---- Data for this task

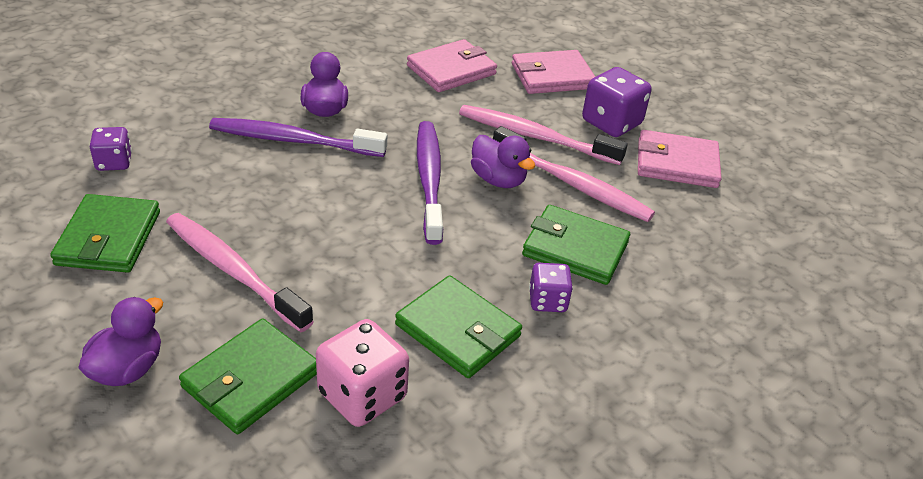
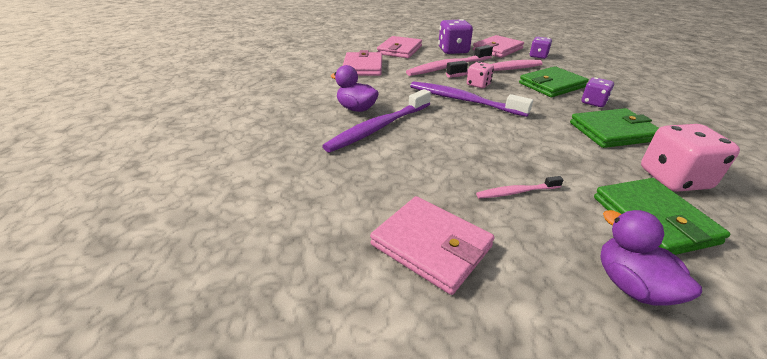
camera: 50 degrees left, 5 degrees down
(109, 238) = (431, 245): green wallet -> pink wallet
(114, 162) = (319, 212): purple dice -> purple dice (538, 56)
(233, 271) = (516, 192): pink toothbrush -> pink toothbrush, size x0.50
(498, 180) = (478, 84): purple duck -> pink dice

--------

• Required action: Every entry above needs to be retyped exactly; drop the pictures.

• Final answer:
camera: 50 degrees left, 5 degrees down
(109, 238) = (431, 245): green wallet -> pink wallet
(114, 162) = (319, 212): purple dice -> purple dice (538, 56)
(233, 271) = (516, 192): pink toothbrush -> pink toothbrush, size x0.50
(498, 180) = (478, 84): purple duck -> pink dice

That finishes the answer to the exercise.